__WHAT THE EXERCISE ASKS__.
A faithful copy of the data is the goal; set it down exactly, without the images.
- - - - - - -
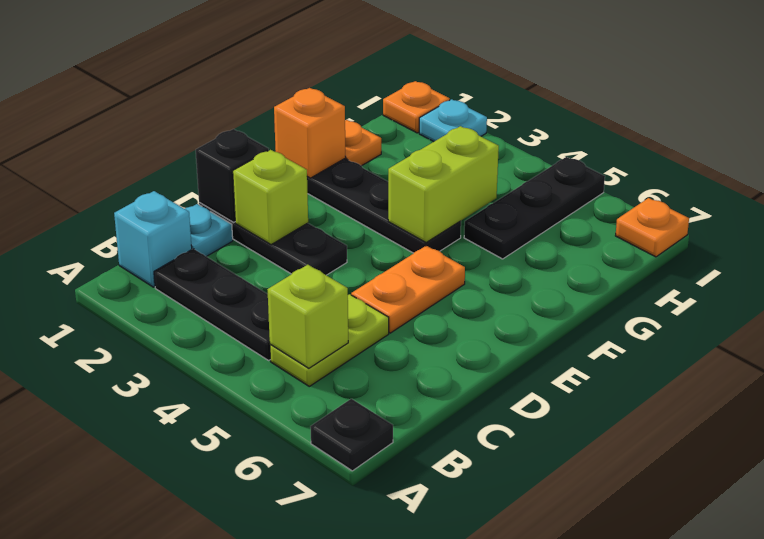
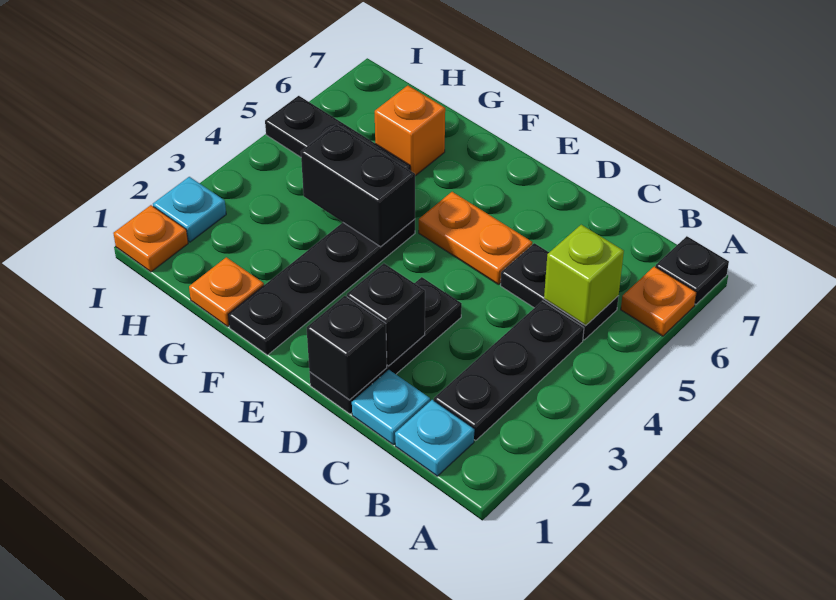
cyan brick B1 level 1 -> cyan plate B1 level 1
lime plate B5:C5 level 1 -> black plate B5:C5 level 1
lime brick D2 level 2 -> black brick D2 level 2
orange brick F1 level 2 -> orange brick G6 level 1
lime brick F4:G4 level 2 -> black brick F4:G4 level 2
orange plate I7 level 1 -> orange plate A6 level 1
- - - - - - -
__RESULT OF THE TASK__.
cyan brick B1 level 1 -> cyan plate B1 level 1
lime plate B5:C5 level 1 -> black plate B5:C5 level 1
lime brick D2 level 2 -> black brick D2 level 2
orange brick F1 level 2 -> orange brick G6 level 1
lime brick F4:G4 level 2 -> black brick F4:G4 level 2
orange plate I7 level 1 -> orange plate A6 level 1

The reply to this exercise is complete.